▶ **Stated exercise**
Copy every line of the records below, requests included, multiplying each coordinate in the answers by 0.95 and rounding to whole numbers, halves up. Leave the pictures out of your answer.
─── Task inputs ───
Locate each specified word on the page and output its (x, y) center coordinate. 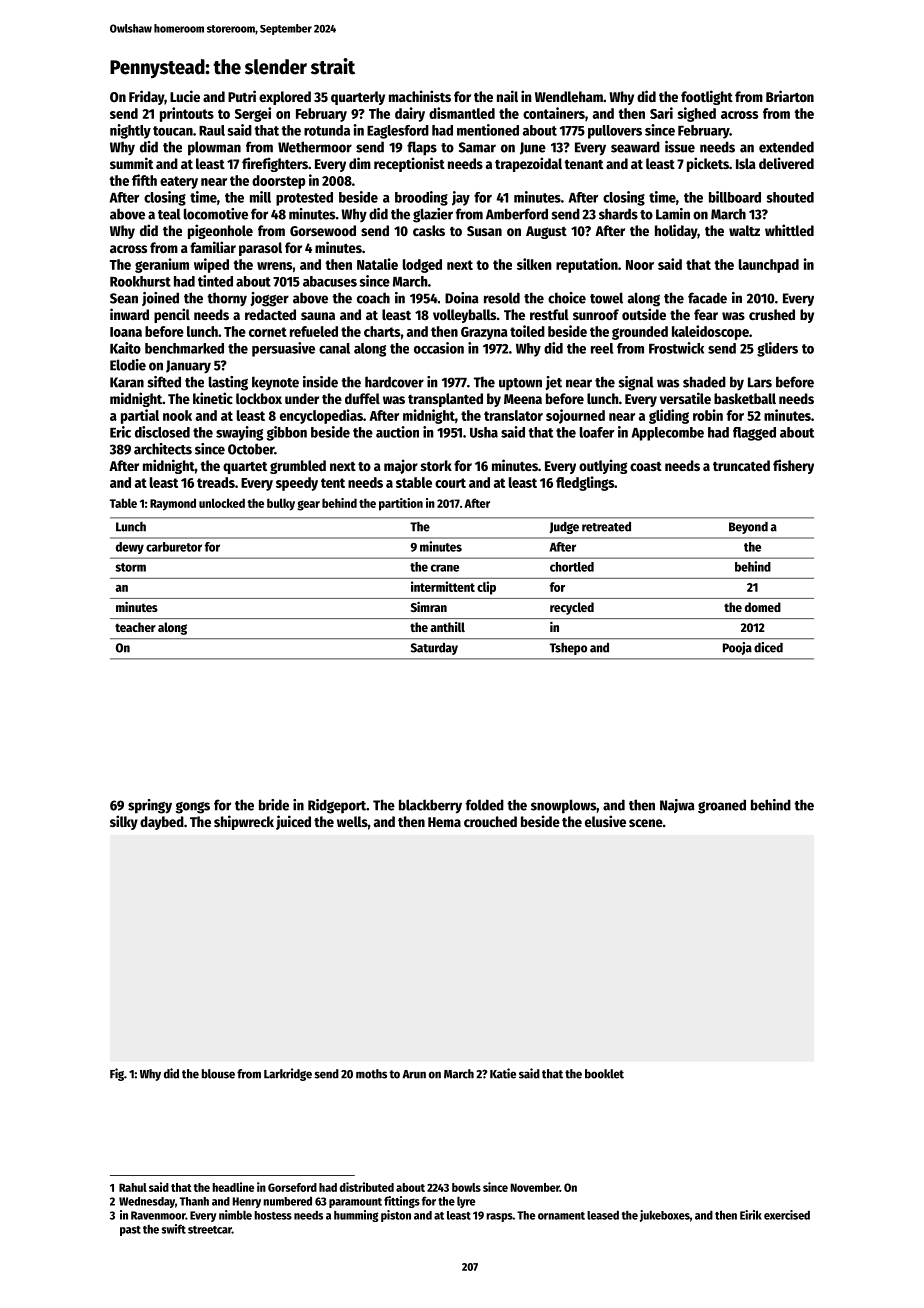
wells (352, 821)
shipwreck (244, 822)
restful (549, 314)
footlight (707, 97)
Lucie (185, 96)
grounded (640, 333)
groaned (722, 806)
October (251, 449)
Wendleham (569, 96)
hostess (273, 1215)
───
▶ **Solution to the exercise**
Locate each specified word on the page and output its (x, y) center coordinate. 
wells (334, 780)
shipwreck (232, 781)
restful (522, 298)
footlight (672, 92)
Lucie (176, 91)
grounded (608, 316)
groaned (686, 766)
October (238, 427)
Wendleham (541, 91)
hostess (259, 1154)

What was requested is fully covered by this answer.